§ **Records for the exercise**:
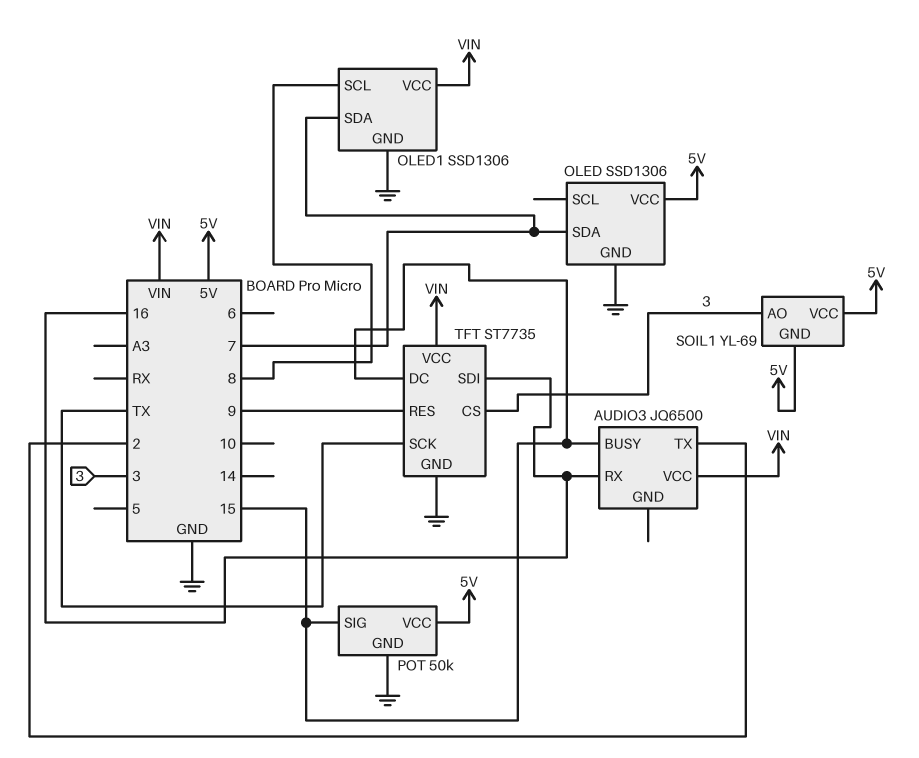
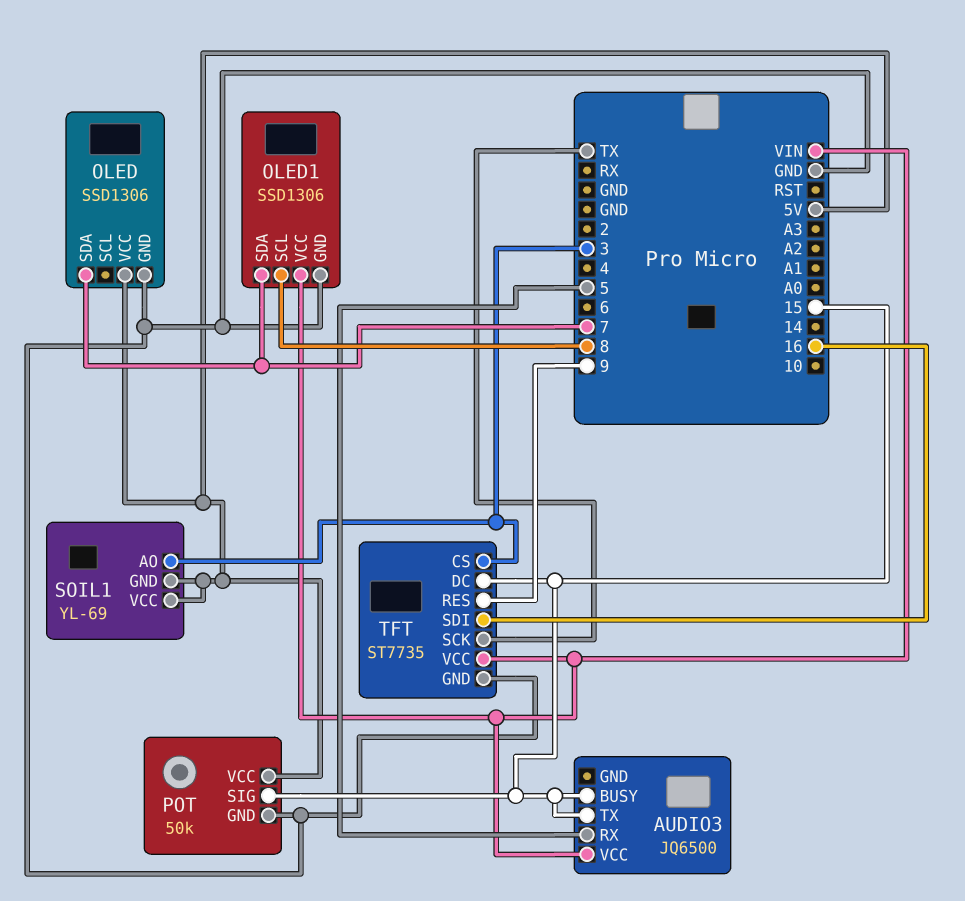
AUDIO3 pin RX: 16 -> 5
AUDIO3 pin TX: 2 -> 15

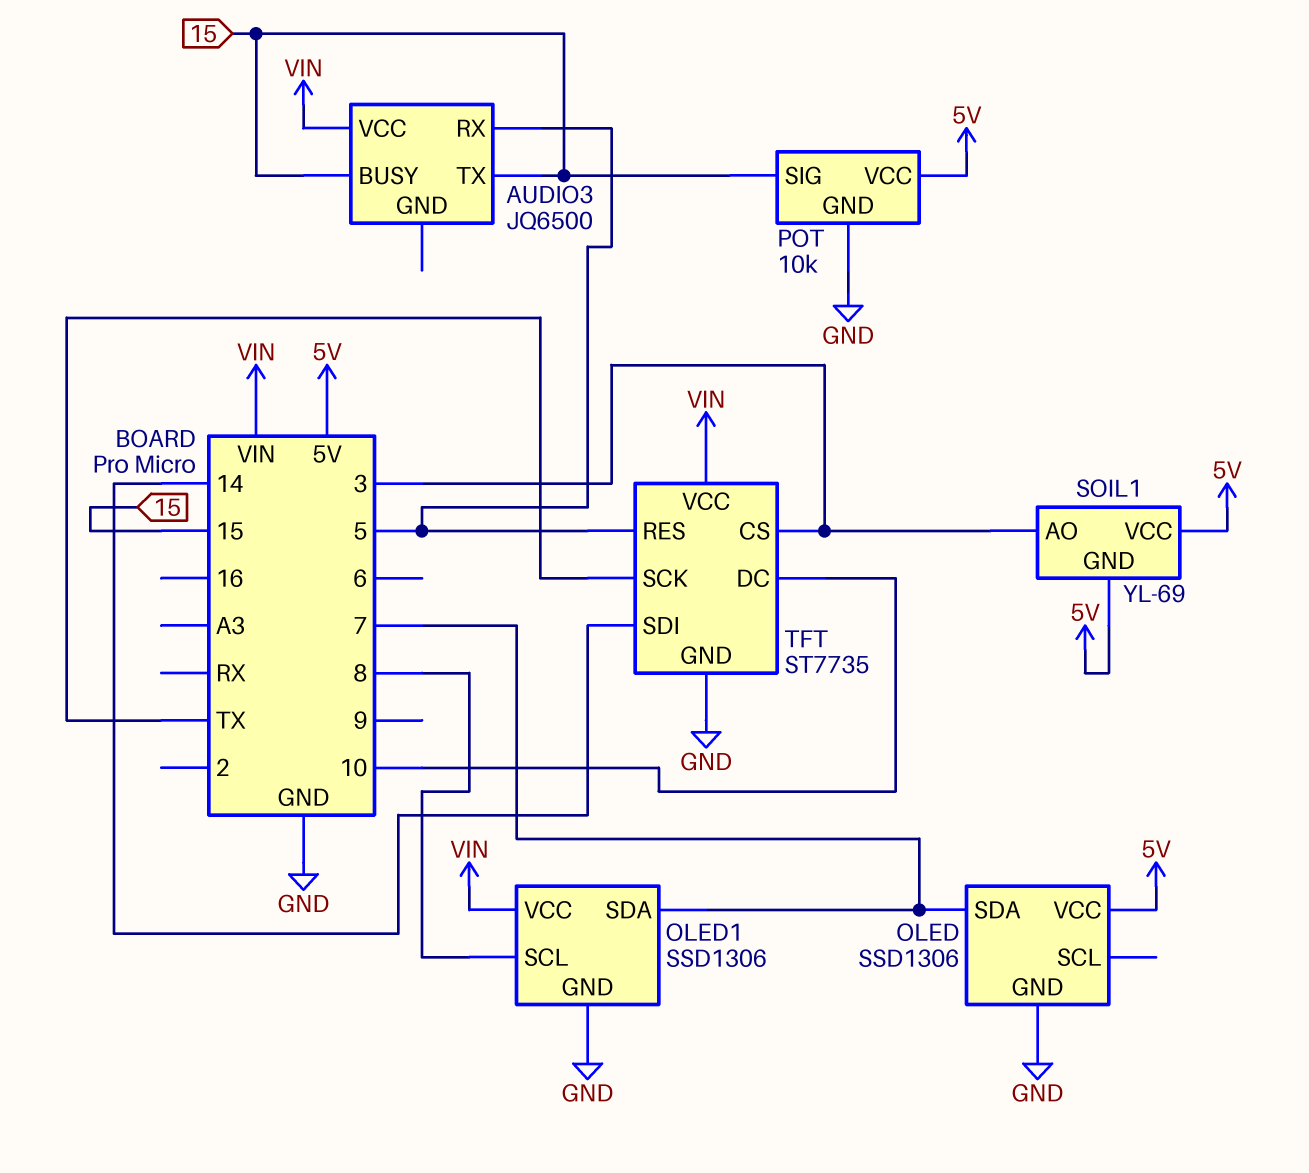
POT: 50k -> 10k
TFT pin DC: 15 -> 10
TFT pin RES: 9 -> 5
TFT pin SDI: 16 -> 14

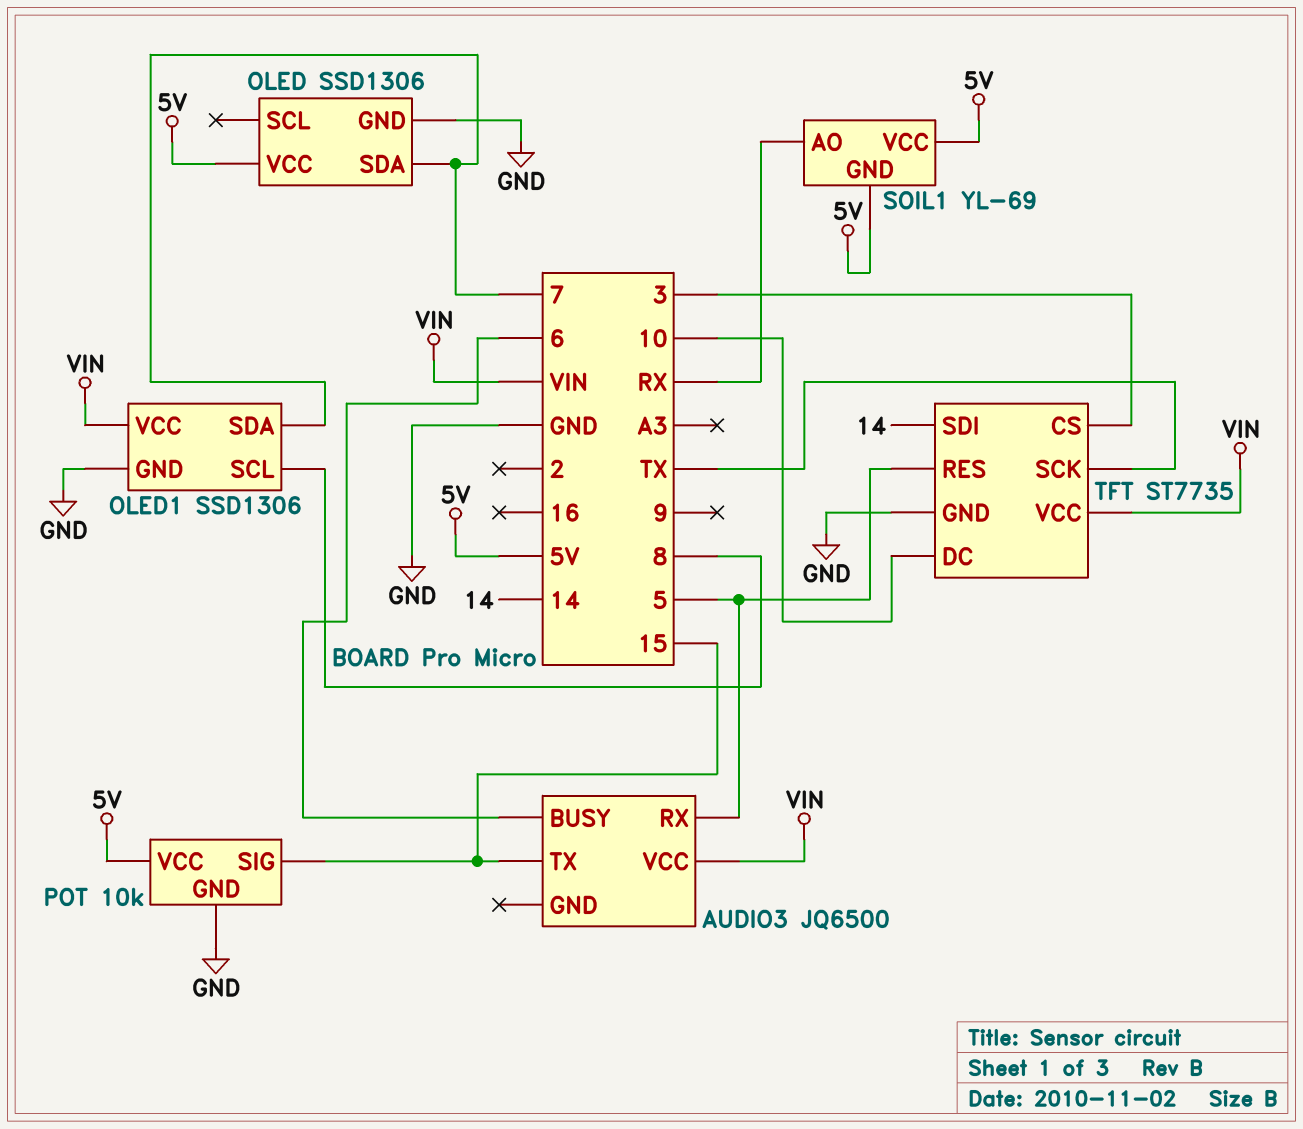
AUDIO3 pin BUSY: 15 -> 6
SOIL1 pin AO: 3 -> RX

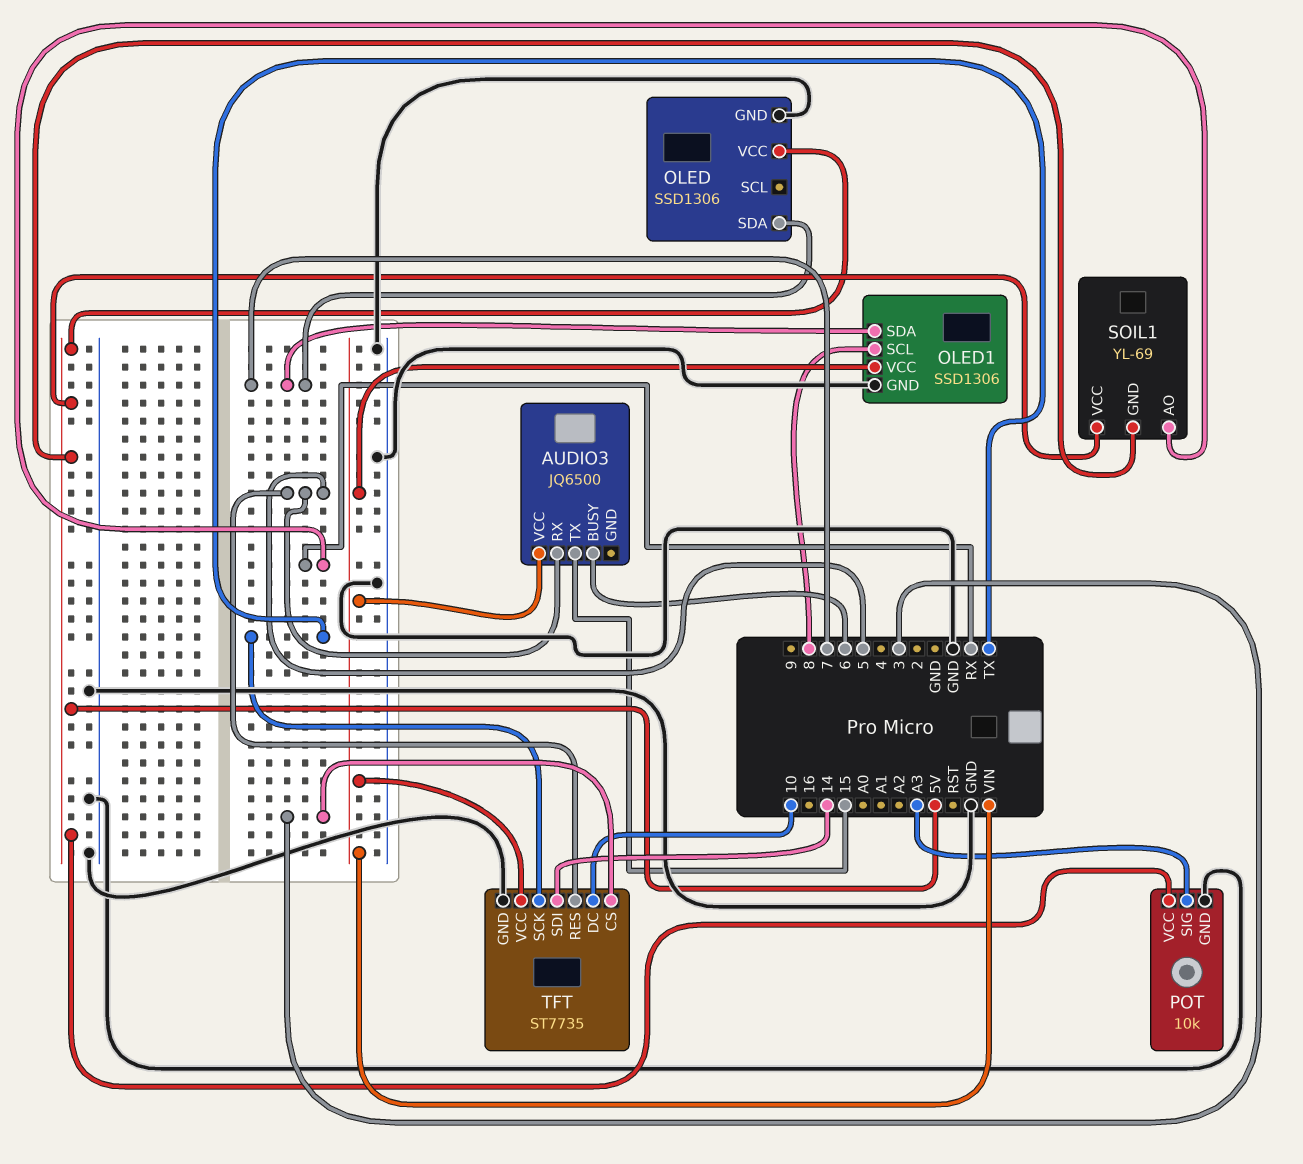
POT pin SIG: 15 -> A3

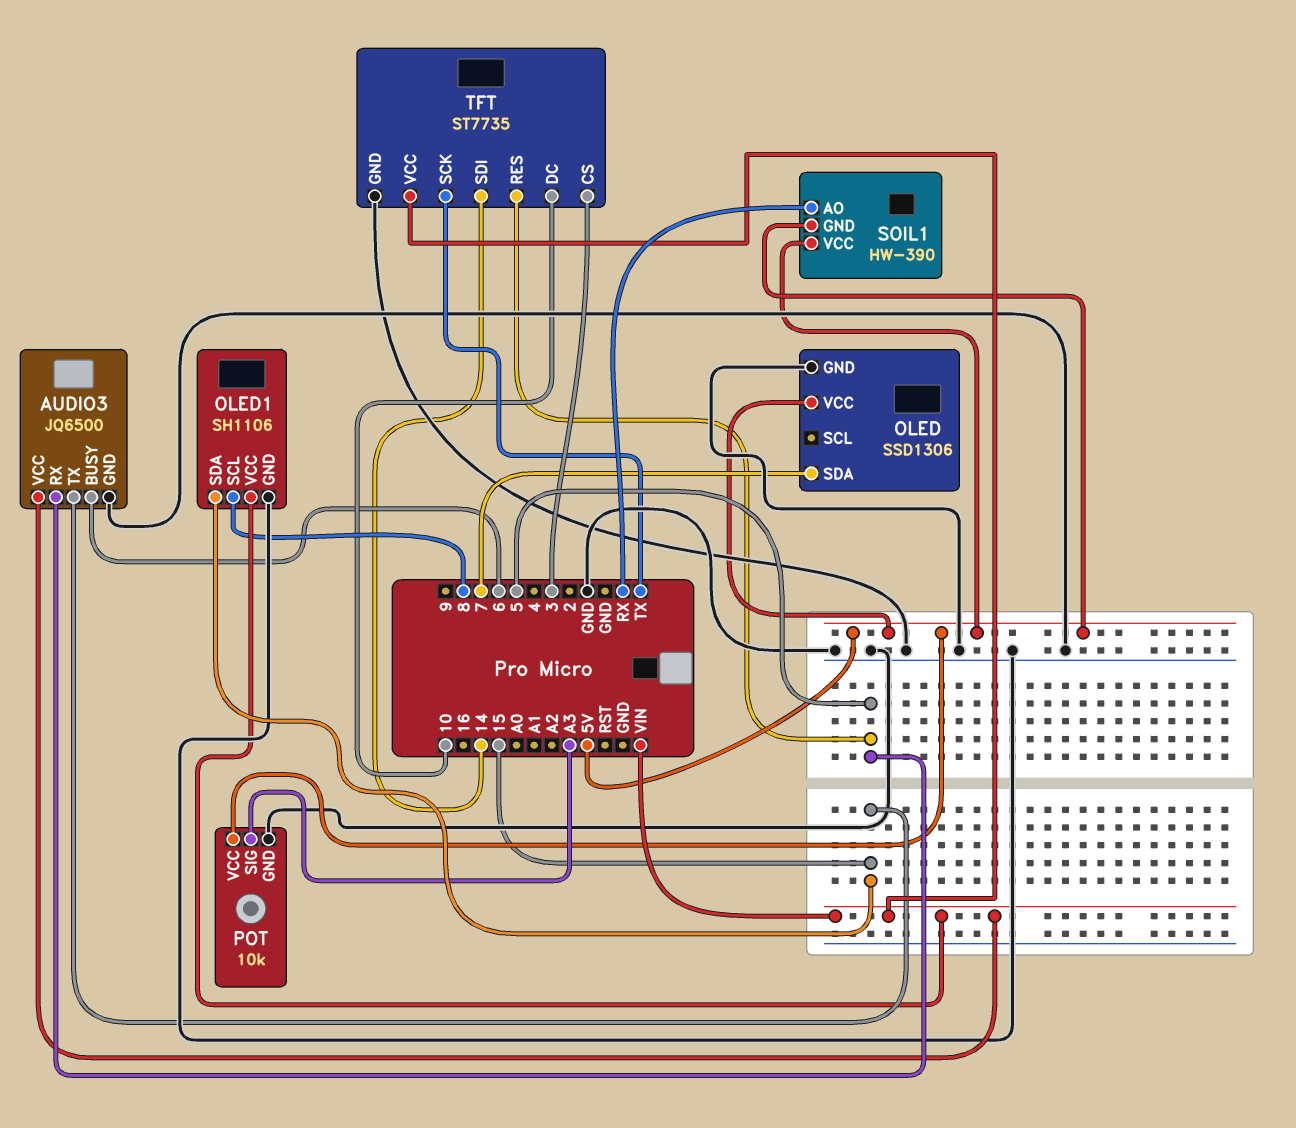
AUDIO3 pin GND: none -> GND
OLED1: SSD1306 -> SH1106
OLED1 pin SDA: 7 -> 15
SOIL1: YL-69 -> HW-390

§ **Work to be completed**: Above are the records. Copy exactly, and only, the lines from the line containing "TFT pin SDI: 16 -> 14" through the last one, omitting any pictures.

§ **Solution**:
TFT pin SDI: 16 -> 14

AUDIO3 pin BUSY: 15 -> 6
SOIL1 pin AO: 3 -> RX

POT pin SIG: 15 -> A3

AUDIO3 pin GND: none -> GND
OLED1: SSD1306 -> SH1106
OLED1 pin SDA: 7 -> 15
SOIL1: YL-69 -> HW-390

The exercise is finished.